## THE RECORDS
========

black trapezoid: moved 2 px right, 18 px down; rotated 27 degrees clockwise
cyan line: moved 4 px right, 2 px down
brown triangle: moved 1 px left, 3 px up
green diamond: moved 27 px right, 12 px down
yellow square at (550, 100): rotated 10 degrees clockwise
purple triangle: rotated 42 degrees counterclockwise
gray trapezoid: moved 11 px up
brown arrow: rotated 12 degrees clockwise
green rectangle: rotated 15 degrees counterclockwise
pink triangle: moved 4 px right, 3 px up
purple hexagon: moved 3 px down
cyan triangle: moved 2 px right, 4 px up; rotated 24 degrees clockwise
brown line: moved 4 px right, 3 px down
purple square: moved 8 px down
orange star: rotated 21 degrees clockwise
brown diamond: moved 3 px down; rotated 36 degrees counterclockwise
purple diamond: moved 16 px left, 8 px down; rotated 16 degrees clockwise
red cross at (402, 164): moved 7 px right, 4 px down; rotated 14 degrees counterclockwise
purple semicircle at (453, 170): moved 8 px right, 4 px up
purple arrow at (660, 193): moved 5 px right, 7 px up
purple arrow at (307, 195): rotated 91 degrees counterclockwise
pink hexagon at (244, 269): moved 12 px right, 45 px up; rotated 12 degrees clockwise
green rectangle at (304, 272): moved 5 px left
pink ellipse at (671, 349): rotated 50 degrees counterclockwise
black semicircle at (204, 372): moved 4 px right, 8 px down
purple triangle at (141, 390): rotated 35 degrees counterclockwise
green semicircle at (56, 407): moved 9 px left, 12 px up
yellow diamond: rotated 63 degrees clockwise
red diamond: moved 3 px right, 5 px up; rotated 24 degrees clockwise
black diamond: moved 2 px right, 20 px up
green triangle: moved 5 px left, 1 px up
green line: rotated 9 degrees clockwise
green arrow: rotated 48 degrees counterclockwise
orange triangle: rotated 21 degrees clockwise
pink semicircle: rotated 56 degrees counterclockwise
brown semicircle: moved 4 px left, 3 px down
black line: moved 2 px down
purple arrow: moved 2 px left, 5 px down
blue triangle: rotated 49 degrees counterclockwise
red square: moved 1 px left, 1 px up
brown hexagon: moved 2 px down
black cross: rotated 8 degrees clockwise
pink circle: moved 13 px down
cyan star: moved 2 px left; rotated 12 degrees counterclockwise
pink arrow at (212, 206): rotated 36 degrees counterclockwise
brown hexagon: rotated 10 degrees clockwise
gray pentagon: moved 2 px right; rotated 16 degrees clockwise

========

## HOW TO COMPLETE THIS TASK
Copy out the records above exactly and completely.

## RESULT FOR THIS EXERCISE
black trapezoid: moved 2 px right, 18 px down; rotated 27 degrees clockwise
cyan line: moved 4 px right, 2 px down
brown triangle: moved 1 px left, 3 px up
green diamond: moved 27 px right, 12 px down
yellow square at (550, 100): rotated 10 degrees clockwise
purple triangle: rotated 42 degrees counterclockwise
gray trapezoid: moved 11 px up
brown arrow: rotated 12 degrees clockwise
green rectangle: rotated 15 degrees counterclockwise
pink triangle: moved 4 px right, 3 px up
purple hexagon: moved 3 px down
cyan triangle: moved 2 px right, 4 px up; rotated 24 degrees clockwise
brown line: moved 4 px right, 3 px down
purple square: moved 8 px down
orange star: rotated 21 degrees clockwise
brown diamond: moved 3 px down; rotated 36 degrees counterclockwise
purple diamond: moved 16 px left, 8 px down; rotated 16 degrees clockwise
red cross at (402, 164): moved 7 px right, 4 px down; rotated 14 degrees counterclockwise
purple semicircle at (453, 170): moved 8 px right, 4 px up
purple arrow at (660, 193): moved 5 px right, 7 px up
purple arrow at (307, 195): rotated 91 degrees counterclockwise
pink hexagon at (244, 269): moved 12 px right, 45 px up; rotated 12 degrees clockwise
green rectangle at (304, 272): moved 5 px left
pink ellipse at (671, 349): rotated 50 degrees counterclockwise
black semicircle at (204, 372): moved 4 px right, 8 px down
purple triangle at (141, 390): rotated 35 degrees counterclockwise
green semicircle at (56, 407): moved 9 px left, 12 px up
yellow diamond: rotated 63 degrees clockwise
red diamond: moved 3 px right, 5 px up; rotated 24 degrees clockwise
black diamond: moved 2 px right, 20 px up
green triangle: moved 5 px left, 1 px up
green line: rotated 9 degrees clockwise
green arrow: rotated 48 degrees counterclockwise
orange triangle: rotated 21 degrees clockwise
pink semicircle: rotated 56 degrees counterclockwise
brown semicircle: moved 4 px left, 3 px down
black line: moved 2 px down
purple arrow: moved 2 px left, 5 px down
blue triangle: rotated 49 degrees counterclockwise
red square: moved 1 px left, 1 px up
brown hexagon: moved 2 px down
black cross: rotated 8 degrees clockwise
pink circle: moved 13 px down
cyan star: moved 2 px left; rotated 12 degrees counterclockwise
pink arrow at (212, 206): rotated 36 degrees counterclockwise
brown hexagon: rotated 10 degrees clockwise
gray pentagon: moved 2 px right; rotated 16 degrees clockwise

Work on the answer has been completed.